• [What you are asked to do] Go line by line through the entries below and count those containing the string "none"; give only the count.

• [Information given]

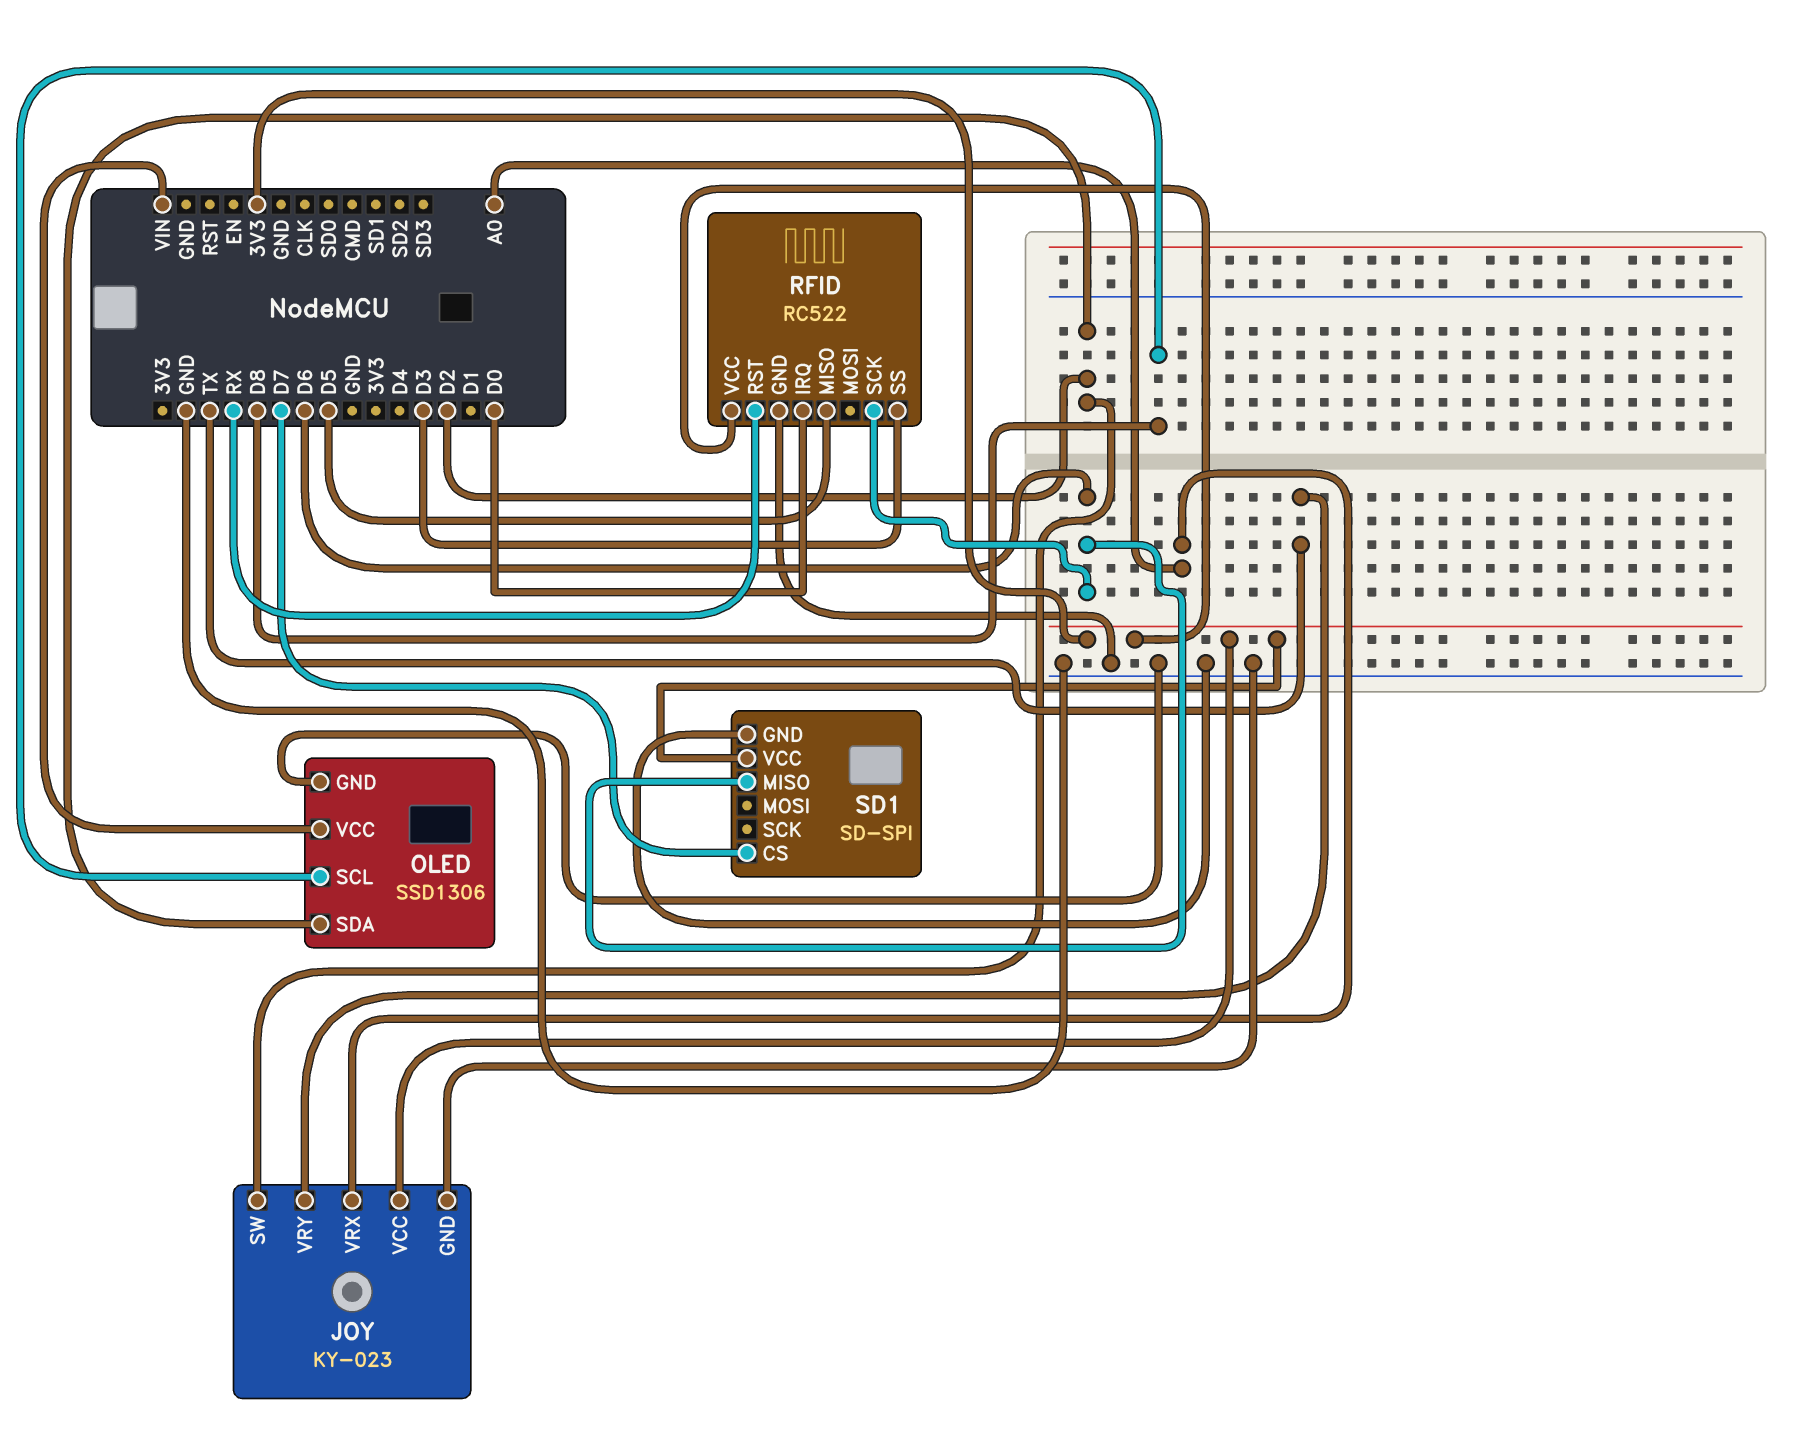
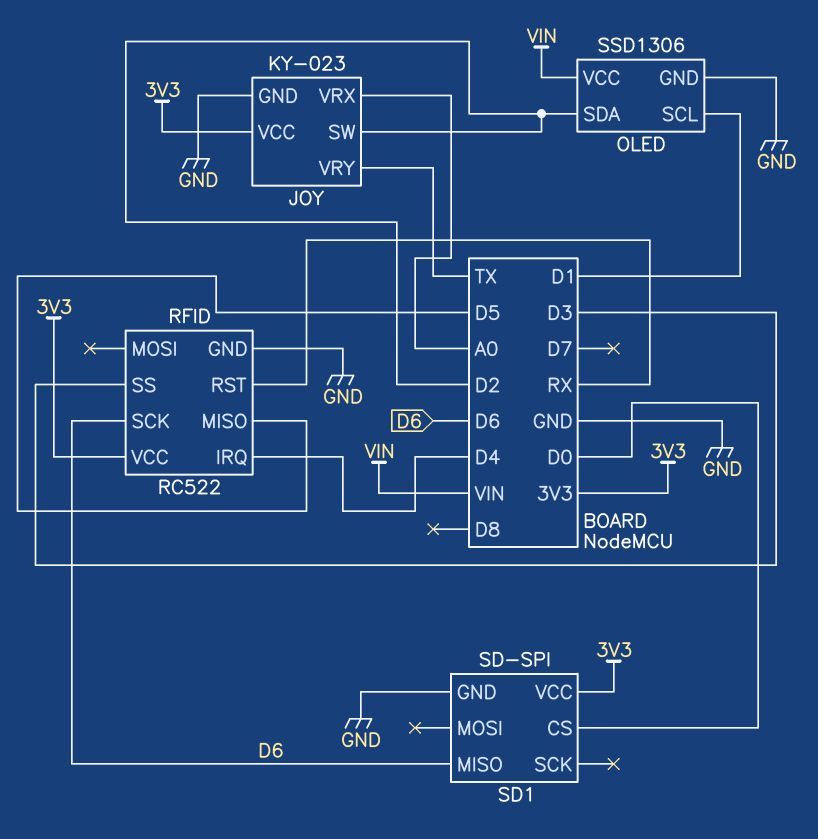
OLED pin SCL: D8 -> D1
RFID pin IRQ: D0 -> D4
SD1 pin CS: D7 -> D0

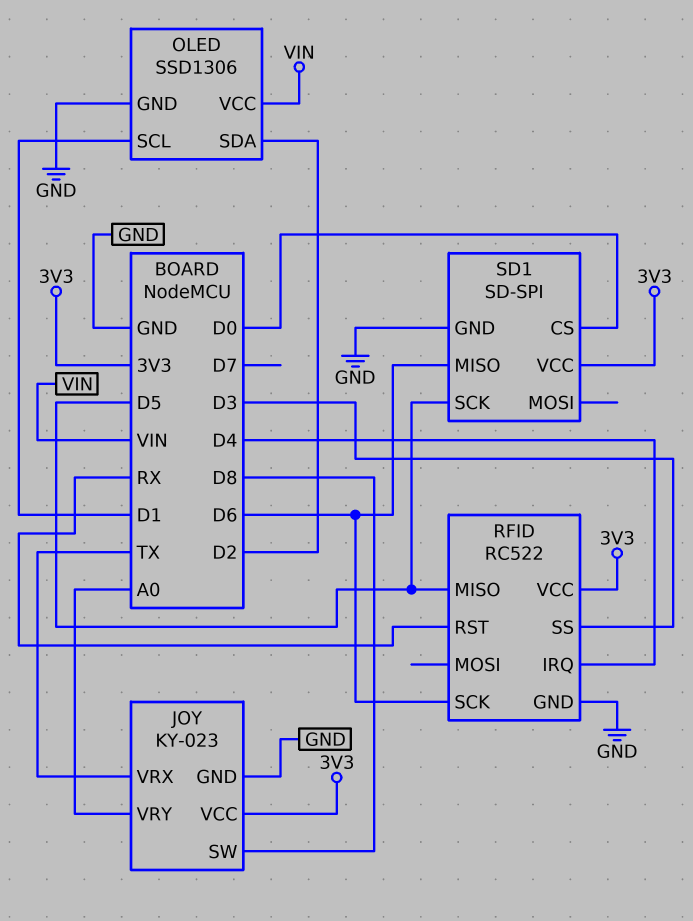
JOY pin SW: D2 -> D8
JOY pin VRX: A0 -> TX
JOY pin VRY: TX -> A0
SD1 pin SCK: none -> D5

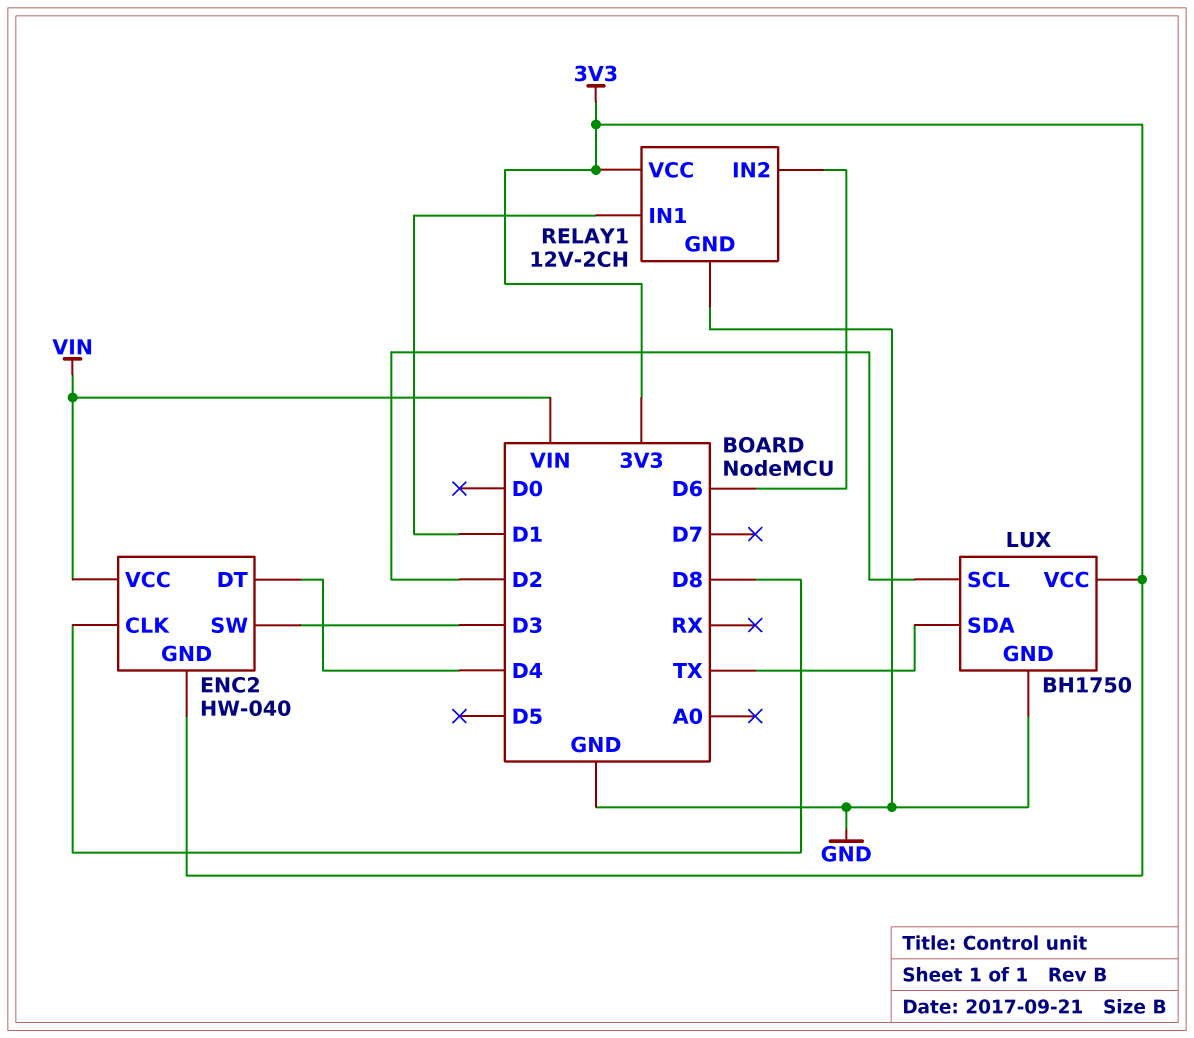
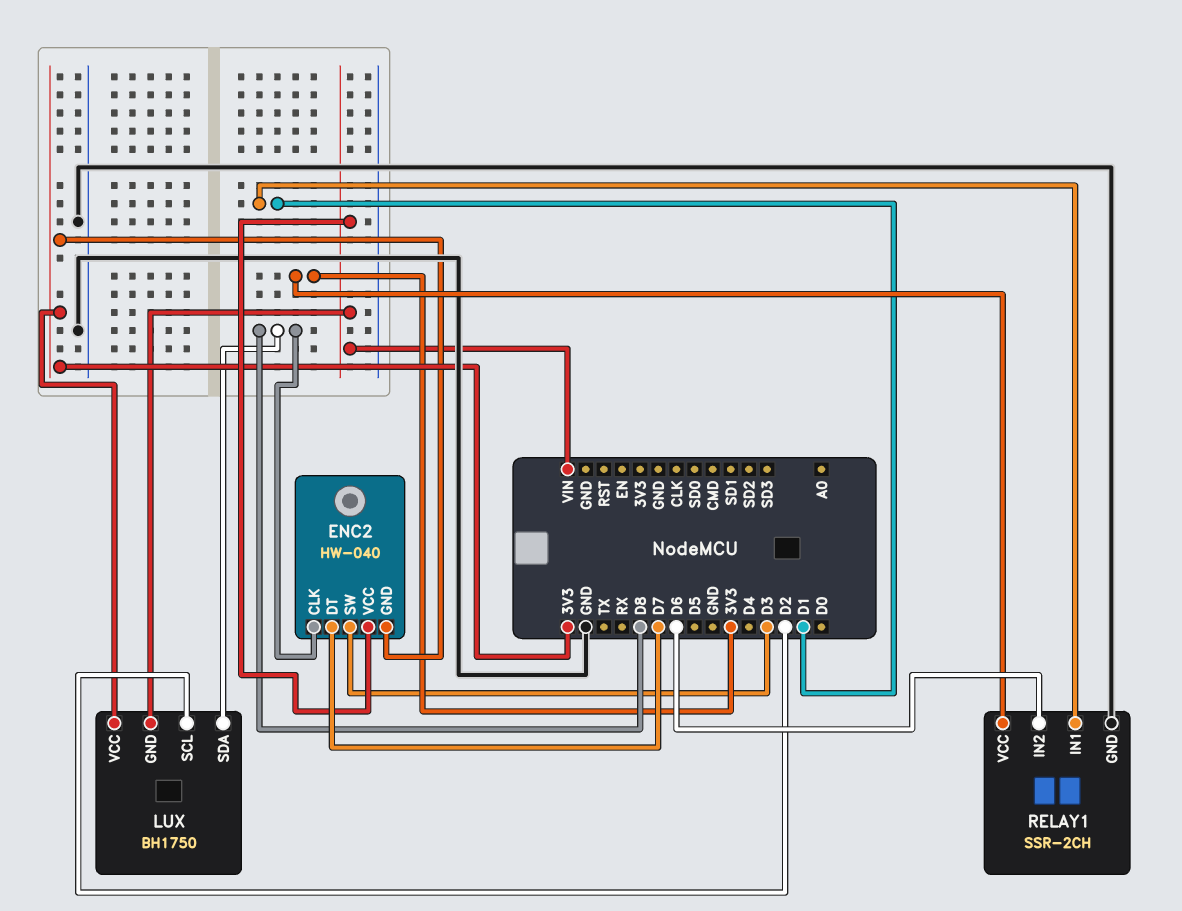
ENC2 pin DT: D4 -> D7
LUX pin GND: GND -> VIN
LUX pin SDA: TX -> D8
RELAY1: 12V-2CH -> SSR-2CH

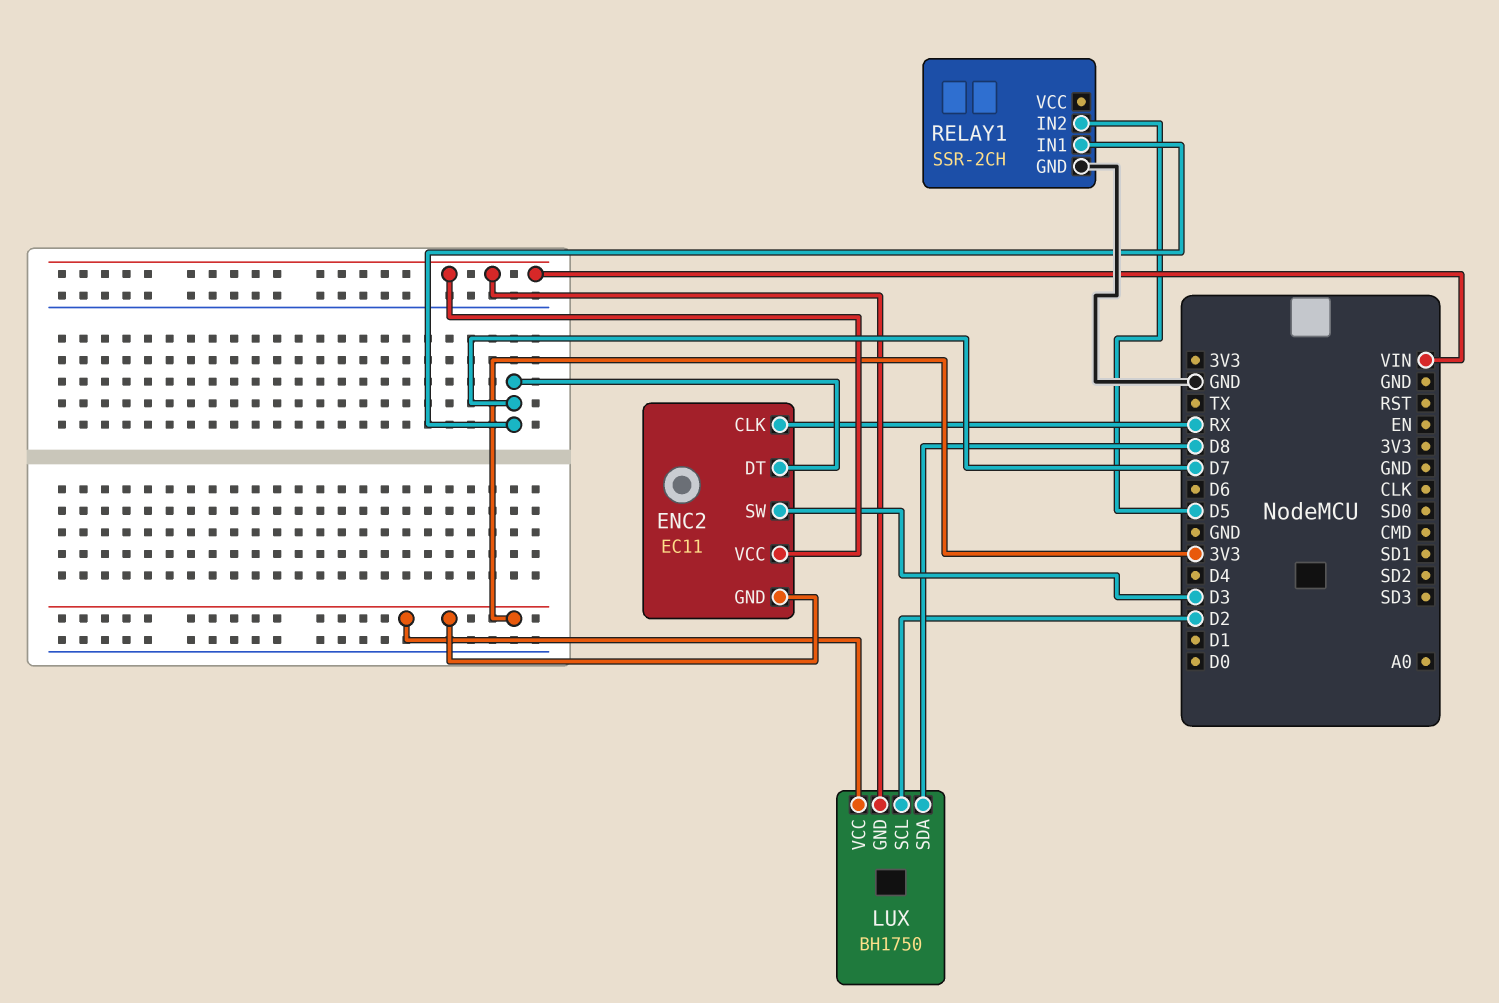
ENC2: HW-040 -> EC11
ENC2 pin CLK: D8 -> RX
RELAY1 pin IN1: D1 -> D7
RELAY1 pin IN2: D6 -> D5
RELAY1 pin VCC: 3V3 -> none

• [Answer space] 2